To do
Extract every line of the listing below that contains the string "coordinate", matching case exactly.

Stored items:
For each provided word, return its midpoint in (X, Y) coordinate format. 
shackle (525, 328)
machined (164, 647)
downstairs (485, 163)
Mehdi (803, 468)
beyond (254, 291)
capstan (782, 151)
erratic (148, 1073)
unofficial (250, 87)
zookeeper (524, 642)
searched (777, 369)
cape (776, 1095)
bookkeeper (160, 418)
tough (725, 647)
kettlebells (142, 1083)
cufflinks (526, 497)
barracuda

Exercise response
For each provided word, return its midpoint in (X, Y) coordinate format. 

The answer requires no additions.